Problem details: Only one span of the material below is wanted. Output it exactly, from the line with "C2: 47uF (GND, RESET) -> none" through the line with "R2: 8.2k (CTL, LOAD) -> 8.2k (CTL, GND)", without any pictures.

Records for processing:

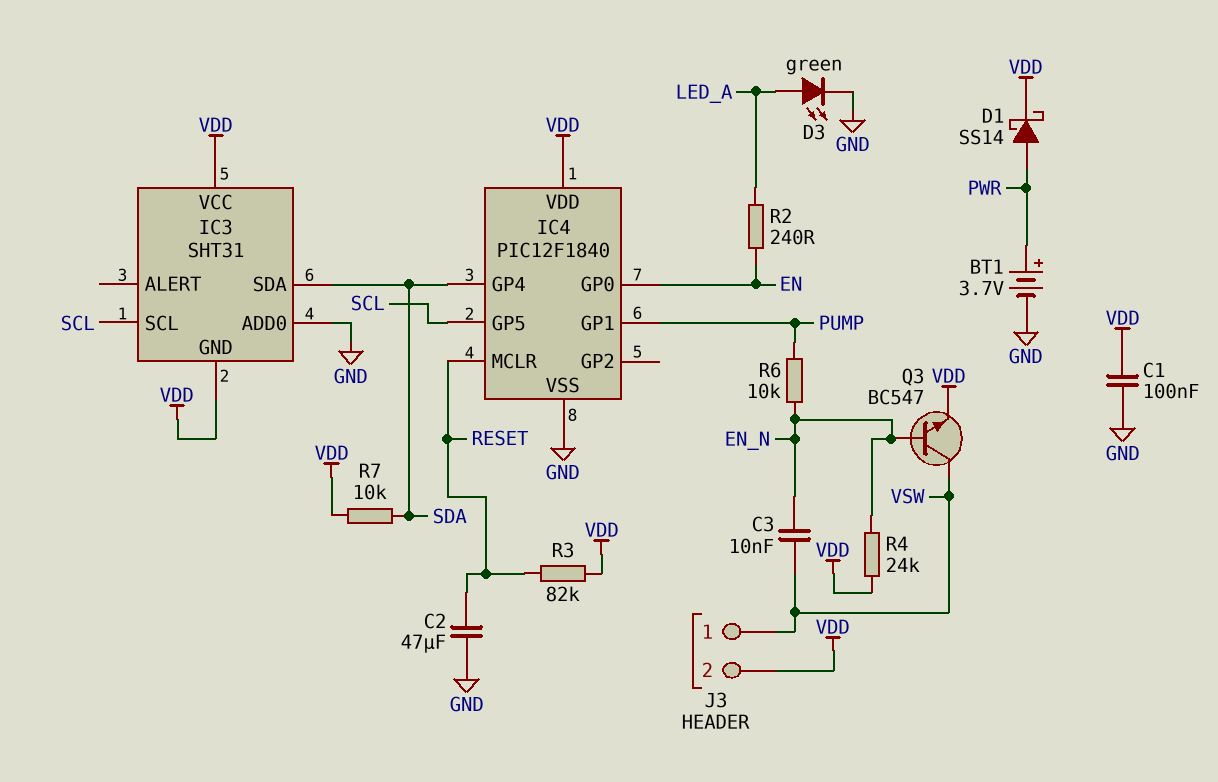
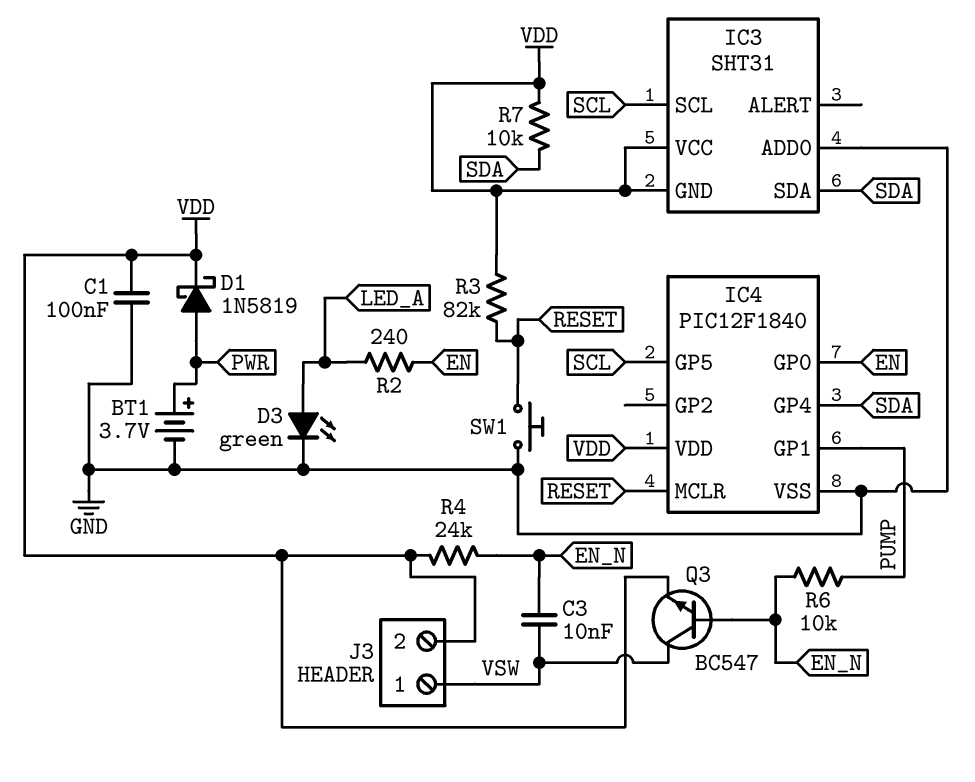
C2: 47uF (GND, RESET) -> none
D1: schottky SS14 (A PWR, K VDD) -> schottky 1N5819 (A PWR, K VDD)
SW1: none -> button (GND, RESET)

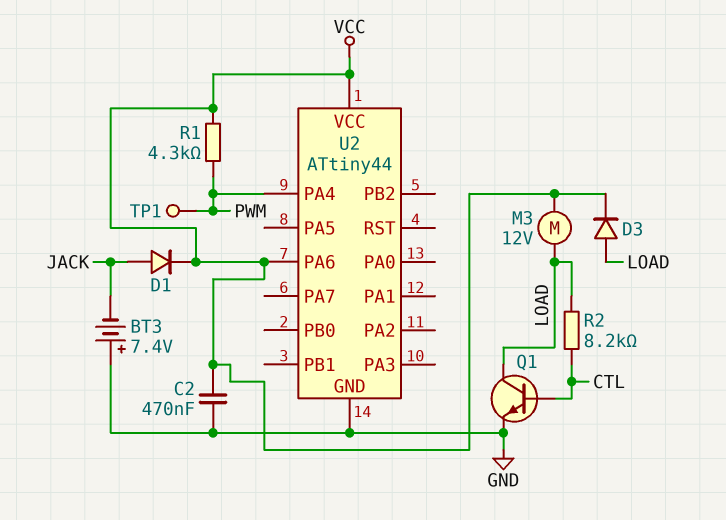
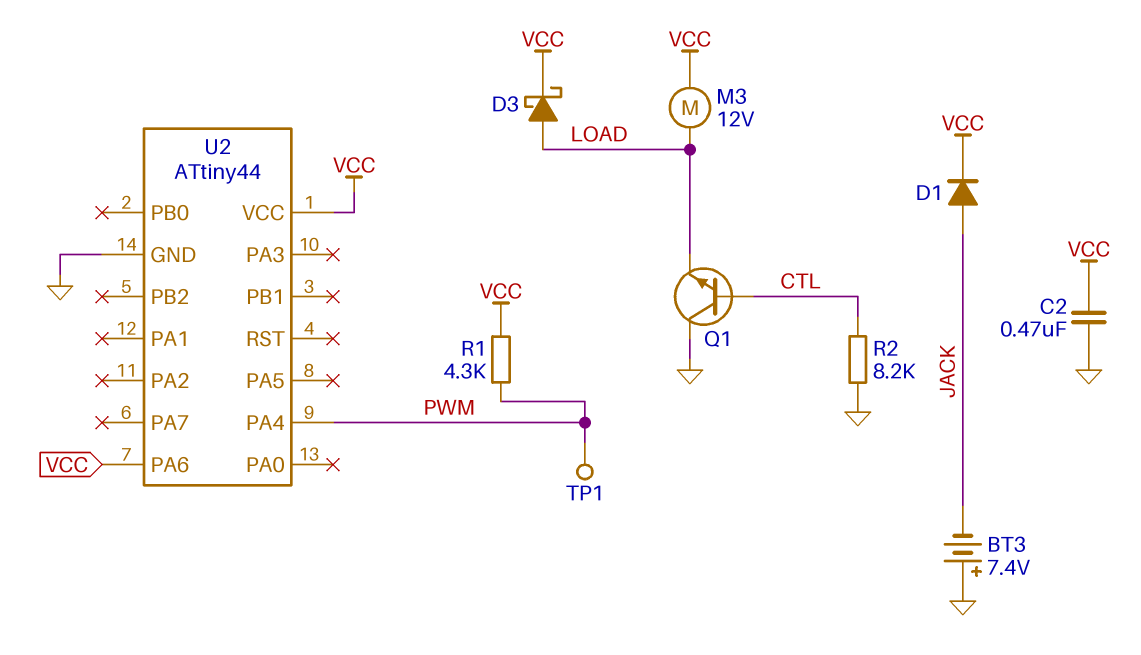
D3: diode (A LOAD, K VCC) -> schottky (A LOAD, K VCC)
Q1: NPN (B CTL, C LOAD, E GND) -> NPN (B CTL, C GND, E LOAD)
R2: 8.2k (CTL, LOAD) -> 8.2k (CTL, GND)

==

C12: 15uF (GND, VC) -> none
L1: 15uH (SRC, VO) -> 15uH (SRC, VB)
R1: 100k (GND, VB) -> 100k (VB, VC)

Solution for this problem:
C2: 47uF (GND, RESET) -> none
D1: schottky SS14 (A PWR, K VDD) -> schottky 1N5819 (A PWR, K VDD)
SW1: none -> button (GND, RESET)

D3: diode (A LOAD, K VCC) -> schottky (A LOAD, K VCC)
Q1: NPN (B CTL, C LOAD, E GND) -> NPN (B CTL, C GND, E LOAD)
R2: 8.2k (CTL, LOAD) -> 8.2k (CTL, GND)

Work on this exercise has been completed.